(Collection entries)

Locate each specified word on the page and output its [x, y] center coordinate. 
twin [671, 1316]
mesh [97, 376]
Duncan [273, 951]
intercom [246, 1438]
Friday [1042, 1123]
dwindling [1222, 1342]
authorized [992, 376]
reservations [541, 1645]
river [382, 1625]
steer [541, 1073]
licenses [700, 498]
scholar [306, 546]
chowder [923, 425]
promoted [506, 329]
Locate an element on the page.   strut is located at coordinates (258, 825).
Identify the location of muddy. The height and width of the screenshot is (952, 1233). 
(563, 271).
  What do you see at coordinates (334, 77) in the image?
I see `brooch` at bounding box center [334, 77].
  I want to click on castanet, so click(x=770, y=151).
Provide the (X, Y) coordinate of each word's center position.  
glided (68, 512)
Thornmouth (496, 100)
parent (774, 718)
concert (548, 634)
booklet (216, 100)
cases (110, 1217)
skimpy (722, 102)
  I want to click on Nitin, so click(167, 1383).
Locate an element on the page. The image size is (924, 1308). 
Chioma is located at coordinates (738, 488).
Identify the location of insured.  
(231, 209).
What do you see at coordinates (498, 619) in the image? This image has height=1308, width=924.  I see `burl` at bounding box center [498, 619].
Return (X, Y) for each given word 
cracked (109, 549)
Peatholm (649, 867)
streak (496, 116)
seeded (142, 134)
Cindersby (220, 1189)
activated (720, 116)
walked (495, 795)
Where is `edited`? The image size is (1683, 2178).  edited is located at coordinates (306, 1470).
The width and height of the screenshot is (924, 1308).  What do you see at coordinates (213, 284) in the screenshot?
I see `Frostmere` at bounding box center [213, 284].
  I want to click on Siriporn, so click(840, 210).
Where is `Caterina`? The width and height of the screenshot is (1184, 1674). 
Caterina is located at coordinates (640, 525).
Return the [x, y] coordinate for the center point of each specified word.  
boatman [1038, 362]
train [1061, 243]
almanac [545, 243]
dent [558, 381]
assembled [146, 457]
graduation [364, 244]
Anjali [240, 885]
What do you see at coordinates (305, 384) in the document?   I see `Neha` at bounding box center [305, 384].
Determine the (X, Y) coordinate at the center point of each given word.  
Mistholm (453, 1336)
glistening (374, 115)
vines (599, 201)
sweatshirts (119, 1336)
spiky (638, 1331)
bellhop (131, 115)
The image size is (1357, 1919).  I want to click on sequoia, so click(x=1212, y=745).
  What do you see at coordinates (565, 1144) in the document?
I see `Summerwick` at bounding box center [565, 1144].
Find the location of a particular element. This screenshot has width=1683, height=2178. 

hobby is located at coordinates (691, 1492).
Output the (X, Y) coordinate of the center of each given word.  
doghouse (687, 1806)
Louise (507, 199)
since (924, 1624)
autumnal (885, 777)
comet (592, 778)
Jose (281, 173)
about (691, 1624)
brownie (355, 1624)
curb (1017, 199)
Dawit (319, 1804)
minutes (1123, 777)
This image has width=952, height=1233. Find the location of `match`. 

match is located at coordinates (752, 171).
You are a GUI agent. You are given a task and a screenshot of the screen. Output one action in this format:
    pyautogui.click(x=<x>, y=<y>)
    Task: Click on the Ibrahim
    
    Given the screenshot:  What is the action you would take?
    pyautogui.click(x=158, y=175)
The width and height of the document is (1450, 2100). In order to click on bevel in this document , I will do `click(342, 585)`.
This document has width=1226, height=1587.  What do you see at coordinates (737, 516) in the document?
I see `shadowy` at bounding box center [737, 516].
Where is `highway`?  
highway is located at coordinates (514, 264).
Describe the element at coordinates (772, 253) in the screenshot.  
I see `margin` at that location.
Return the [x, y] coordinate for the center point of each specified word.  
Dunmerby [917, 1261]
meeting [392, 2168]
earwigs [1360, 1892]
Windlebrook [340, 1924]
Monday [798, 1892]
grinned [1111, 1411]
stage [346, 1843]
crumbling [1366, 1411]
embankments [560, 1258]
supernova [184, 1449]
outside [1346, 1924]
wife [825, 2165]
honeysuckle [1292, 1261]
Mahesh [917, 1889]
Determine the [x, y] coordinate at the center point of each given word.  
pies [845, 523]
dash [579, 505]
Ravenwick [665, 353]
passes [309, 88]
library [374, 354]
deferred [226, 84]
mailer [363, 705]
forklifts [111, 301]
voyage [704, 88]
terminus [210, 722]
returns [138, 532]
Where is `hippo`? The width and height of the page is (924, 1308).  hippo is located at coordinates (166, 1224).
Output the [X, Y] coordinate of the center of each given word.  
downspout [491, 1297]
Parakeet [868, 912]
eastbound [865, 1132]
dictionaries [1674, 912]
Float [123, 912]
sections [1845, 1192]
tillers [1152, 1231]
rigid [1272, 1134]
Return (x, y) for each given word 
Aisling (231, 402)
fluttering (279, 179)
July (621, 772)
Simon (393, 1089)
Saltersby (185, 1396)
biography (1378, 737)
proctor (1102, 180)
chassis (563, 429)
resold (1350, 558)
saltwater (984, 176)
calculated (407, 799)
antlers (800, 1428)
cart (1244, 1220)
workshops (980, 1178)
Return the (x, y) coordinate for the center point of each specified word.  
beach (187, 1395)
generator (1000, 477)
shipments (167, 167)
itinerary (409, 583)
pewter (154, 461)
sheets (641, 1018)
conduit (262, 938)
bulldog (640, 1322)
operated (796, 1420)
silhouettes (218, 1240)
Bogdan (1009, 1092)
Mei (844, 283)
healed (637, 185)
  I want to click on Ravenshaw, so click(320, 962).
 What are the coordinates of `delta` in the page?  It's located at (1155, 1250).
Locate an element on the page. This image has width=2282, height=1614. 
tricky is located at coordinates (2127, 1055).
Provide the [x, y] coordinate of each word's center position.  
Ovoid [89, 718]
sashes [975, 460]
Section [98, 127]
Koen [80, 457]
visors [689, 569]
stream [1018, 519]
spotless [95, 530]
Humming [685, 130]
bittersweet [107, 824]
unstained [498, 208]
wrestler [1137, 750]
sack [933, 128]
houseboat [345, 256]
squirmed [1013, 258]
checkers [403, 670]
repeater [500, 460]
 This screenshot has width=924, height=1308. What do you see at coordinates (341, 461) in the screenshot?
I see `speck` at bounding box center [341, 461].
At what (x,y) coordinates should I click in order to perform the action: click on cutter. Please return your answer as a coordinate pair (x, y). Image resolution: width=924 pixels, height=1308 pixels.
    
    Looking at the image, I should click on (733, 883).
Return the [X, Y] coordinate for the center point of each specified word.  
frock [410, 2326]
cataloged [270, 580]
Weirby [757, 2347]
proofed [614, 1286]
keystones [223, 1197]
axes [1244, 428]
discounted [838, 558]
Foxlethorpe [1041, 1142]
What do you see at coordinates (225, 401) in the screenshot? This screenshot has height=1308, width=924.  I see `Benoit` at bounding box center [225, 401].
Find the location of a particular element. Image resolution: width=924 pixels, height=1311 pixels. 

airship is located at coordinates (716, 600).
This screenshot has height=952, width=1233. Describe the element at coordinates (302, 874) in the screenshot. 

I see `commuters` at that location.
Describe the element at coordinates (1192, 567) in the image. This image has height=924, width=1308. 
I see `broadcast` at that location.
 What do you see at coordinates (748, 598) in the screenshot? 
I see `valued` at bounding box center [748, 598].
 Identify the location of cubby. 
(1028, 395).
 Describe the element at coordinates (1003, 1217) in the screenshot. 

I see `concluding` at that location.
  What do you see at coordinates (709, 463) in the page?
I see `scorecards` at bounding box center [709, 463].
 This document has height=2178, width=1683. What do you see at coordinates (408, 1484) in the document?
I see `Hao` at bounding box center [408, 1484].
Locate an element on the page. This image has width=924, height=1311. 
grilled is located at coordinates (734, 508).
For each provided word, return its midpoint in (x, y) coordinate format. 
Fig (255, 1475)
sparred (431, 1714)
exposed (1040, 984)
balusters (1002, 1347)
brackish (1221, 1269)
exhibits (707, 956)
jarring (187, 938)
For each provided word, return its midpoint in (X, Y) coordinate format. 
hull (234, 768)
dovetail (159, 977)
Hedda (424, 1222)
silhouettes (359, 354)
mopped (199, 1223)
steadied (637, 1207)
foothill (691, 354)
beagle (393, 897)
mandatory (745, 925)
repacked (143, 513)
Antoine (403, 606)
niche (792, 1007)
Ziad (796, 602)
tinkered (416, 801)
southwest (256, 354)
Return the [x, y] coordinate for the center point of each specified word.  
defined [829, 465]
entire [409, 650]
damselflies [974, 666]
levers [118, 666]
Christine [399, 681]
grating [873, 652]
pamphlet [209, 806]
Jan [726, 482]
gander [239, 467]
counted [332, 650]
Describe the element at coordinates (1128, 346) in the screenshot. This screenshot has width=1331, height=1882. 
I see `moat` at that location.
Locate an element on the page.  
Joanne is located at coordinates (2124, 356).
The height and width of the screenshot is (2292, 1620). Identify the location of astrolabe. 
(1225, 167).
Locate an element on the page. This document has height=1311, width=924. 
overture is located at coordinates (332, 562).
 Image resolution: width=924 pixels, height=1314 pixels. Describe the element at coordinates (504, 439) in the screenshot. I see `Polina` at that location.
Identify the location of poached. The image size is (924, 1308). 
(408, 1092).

### EXERCISE
Reproduce the records verbatim, starting with their first line and continuing up to and including the line that contains "Chioma is located at coordinates (738, 488).".

### RIGHT ANSWER
Locate each specified word on the page and output its [x, y] center coordinate. 
twin [671, 1316]
mesh [97, 376]
Duncan [273, 951]
intercom [246, 1438]
Friday [1042, 1123]
dwindling [1222, 1342]
authorized [992, 376]
reservations [541, 1645]
river [382, 1625]
steer [541, 1073]
licenses [700, 498]
scholar [306, 546]
chowder [923, 425]
promoted [506, 329]
Locate an element on the page.   strut is located at coordinates (258, 825).
Identify the location of muddy. The height and width of the screenshot is (952, 1233). 
(563, 271).
  What do you see at coordinates (334, 77) in the image?
I see `brooch` at bounding box center [334, 77].
  I want to click on castanet, so click(x=770, y=151).
Provide the (X, Y) coordinate of each word's center position.  
glided (68, 512)
Thornmouth (496, 100)
parent (774, 718)
concert (548, 634)
booklet (216, 100)
cases (110, 1217)
skimpy (722, 102)
  I want to click on Nitin, so click(167, 1383).
Locate an element on the page. The image size is (924, 1308). 
Chioma is located at coordinates (738, 488).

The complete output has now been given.